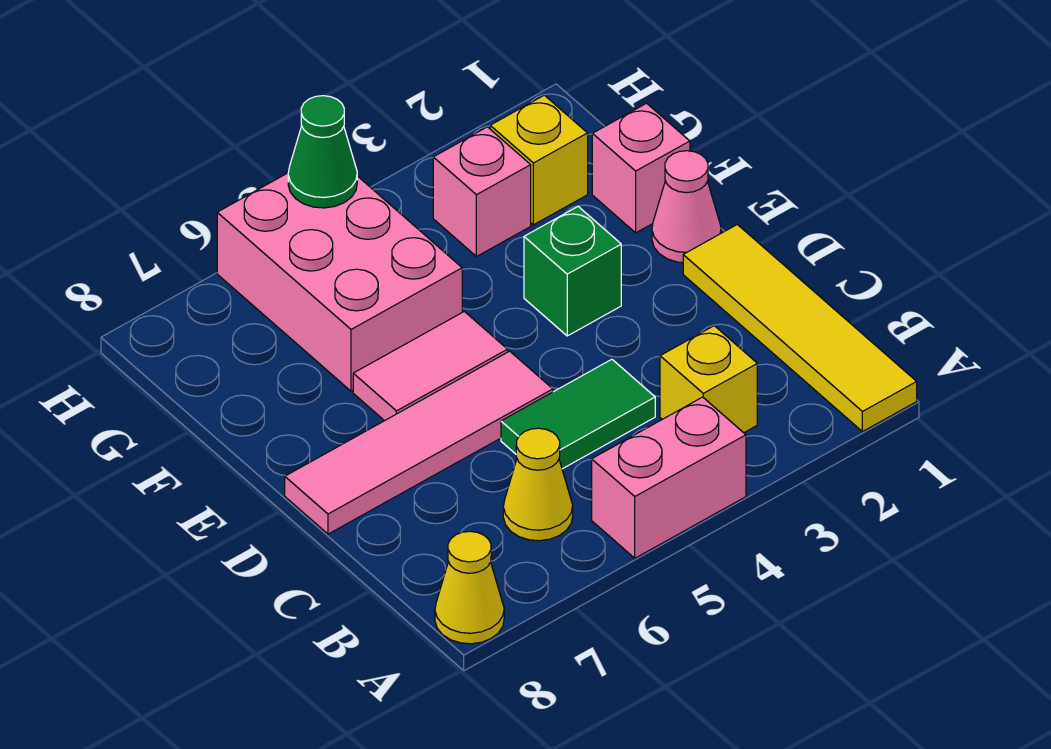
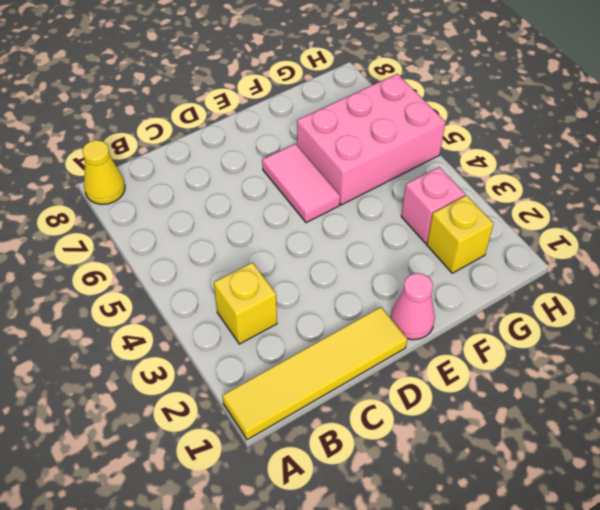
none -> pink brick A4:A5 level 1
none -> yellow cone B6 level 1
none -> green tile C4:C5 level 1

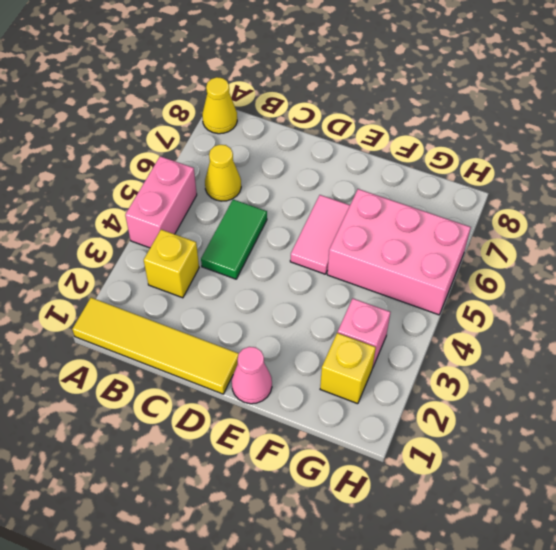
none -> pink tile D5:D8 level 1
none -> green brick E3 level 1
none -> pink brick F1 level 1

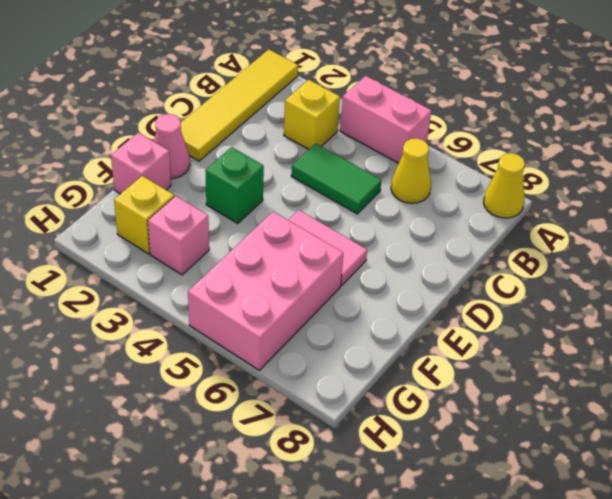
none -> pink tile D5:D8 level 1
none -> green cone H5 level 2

● ● ●

> Task brief: The material above must be reproduced line for line, with the images omitted.

> Output:
none -> pink brick A4:A5 level 1
none -> yellow cone B6 level 1
none -> green tile C4:C5 level 1

none -> pink tile D5:D8 level 1
none -> green brick E3 level 1
none -> pink brick F1 level 1

none -> pink tile D5:D8 level 1
none -> green cone H5 level 2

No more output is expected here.